─── SOURCE DATA ───

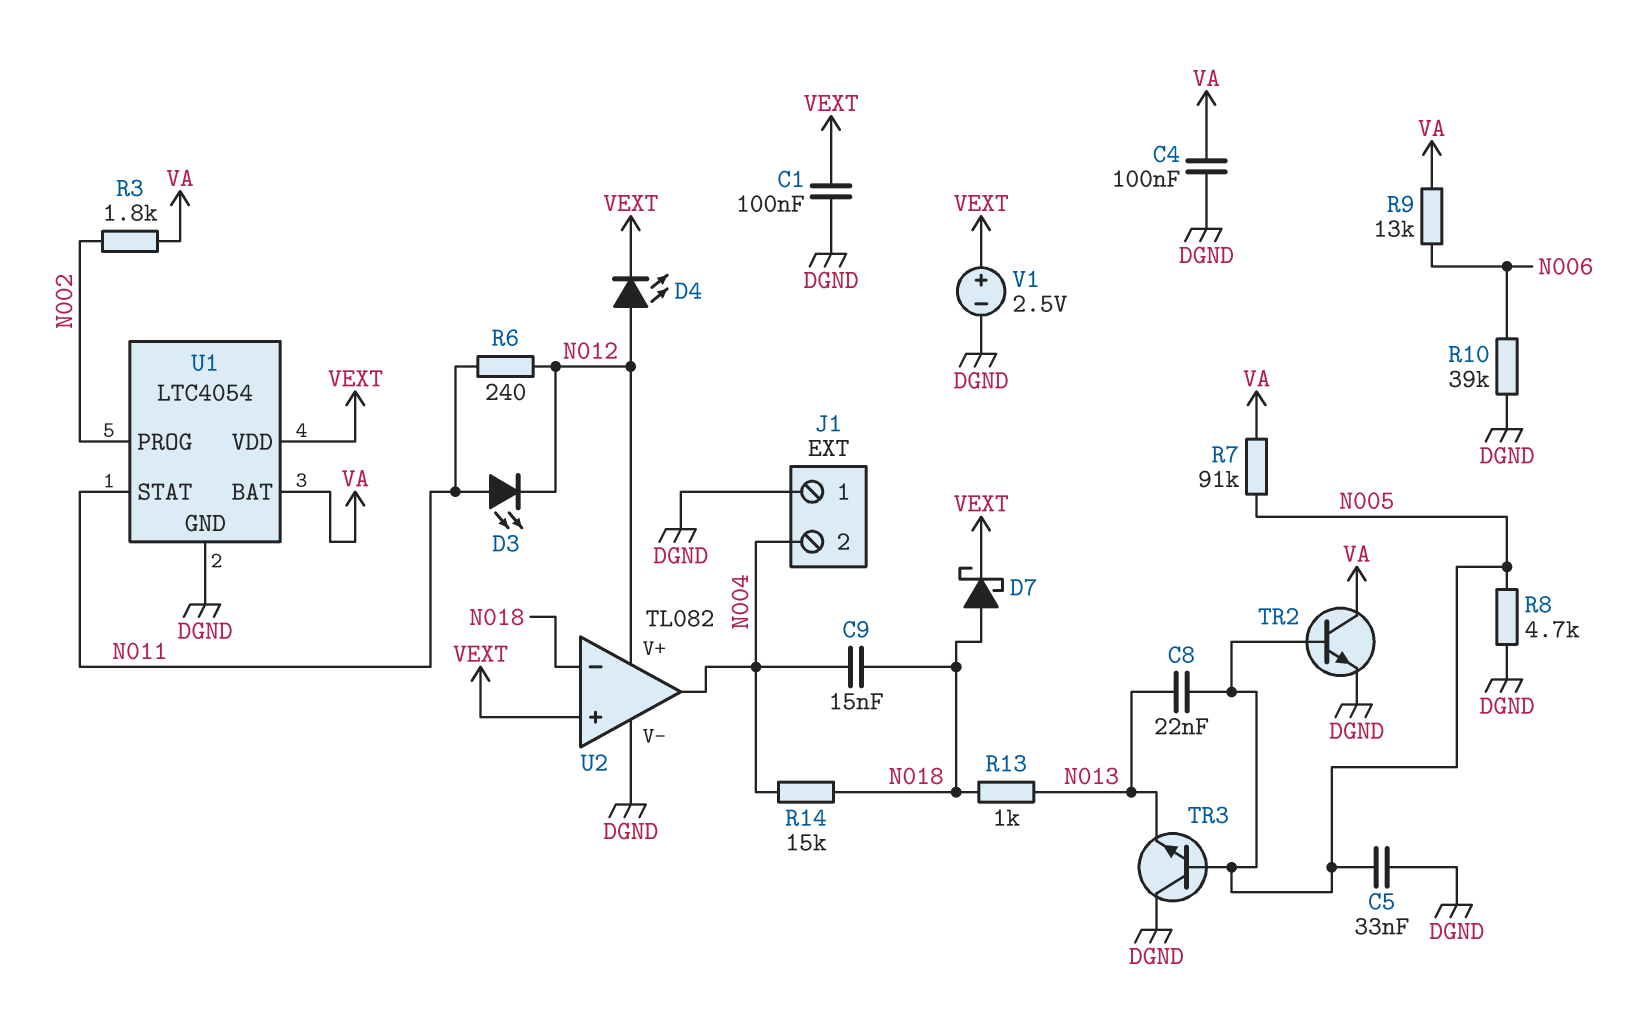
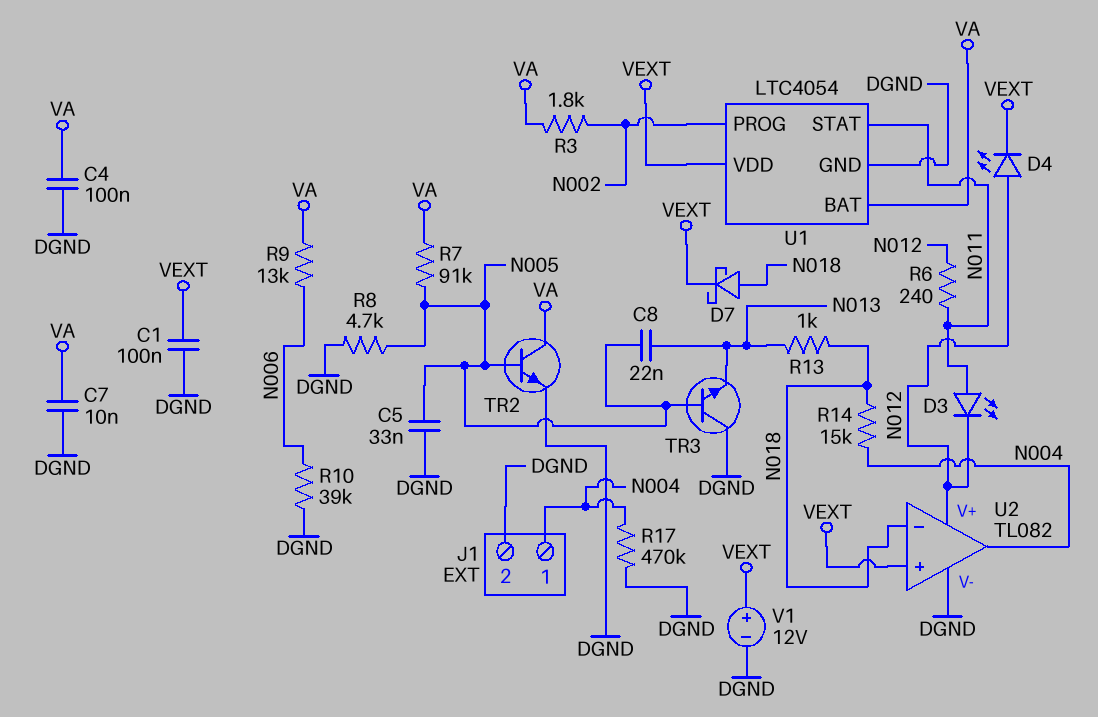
C7: none -> 10nF (DGND, VA)
C9: 15nF (N004, N018) -> none
J1 pin 1: DGND -> N004
J1 pin 2: N004 -> DGND
R17: none -> 470k (DGND, N004)
V1: 2.5V (plus VEXT, minus DGND) -> 12V (plus VEXT, minus DGND)

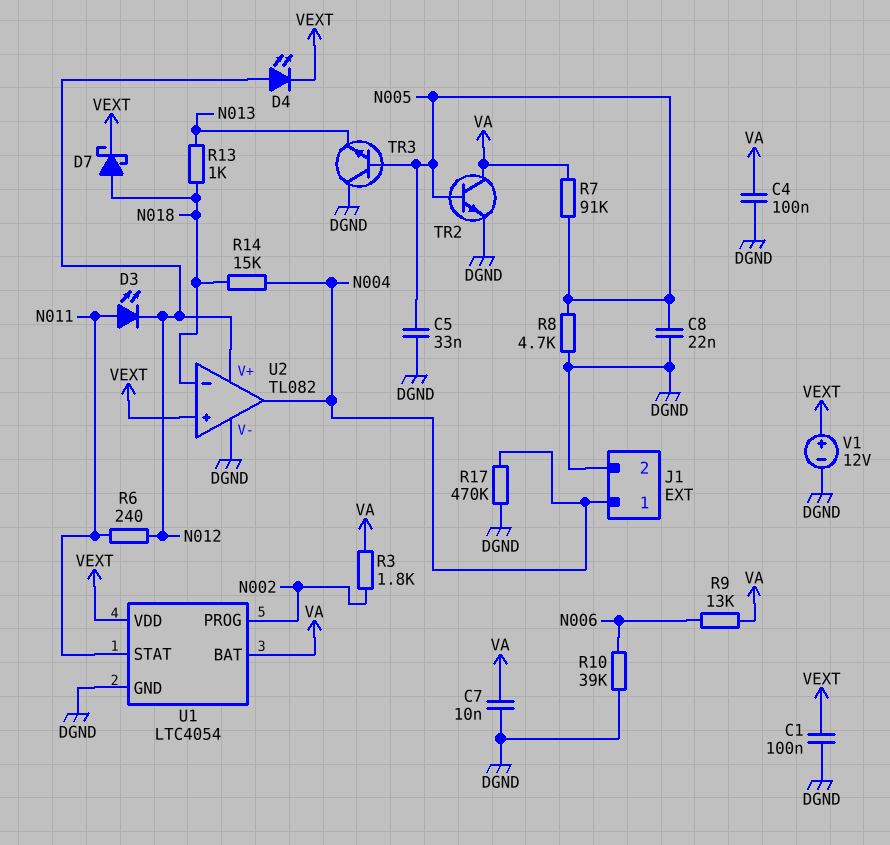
C8: 22nF (N005, N013) -> 22nF (DGND, N005)

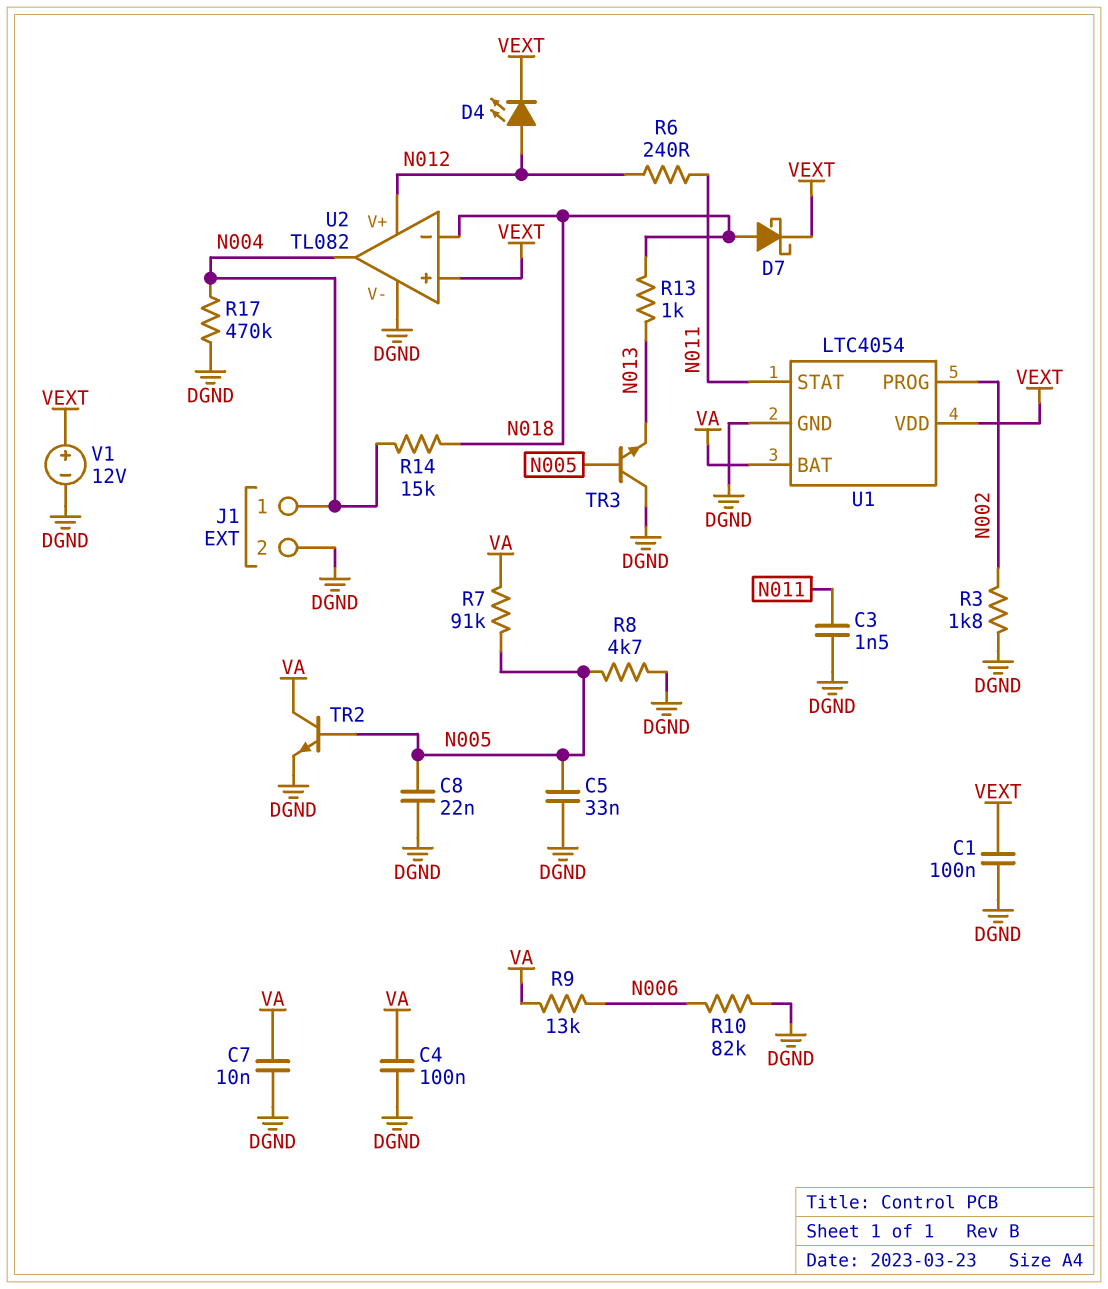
C3: none -> 1.5nF (DGND, N011)
D3: LED (A N011, K N012) -> none
R3: 1.8k (N002, VA) -> 1.8k (DGND, N002)
R10: 39k (DGND, N006) -> 82k (DGND, N006)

───

**EXERCISE INSTRUCTIONS**
Determine how many lines of the records above hold the word "DGND" and give the number with nothing added.

**OUTPUT FOR THIS EXERCISE**
9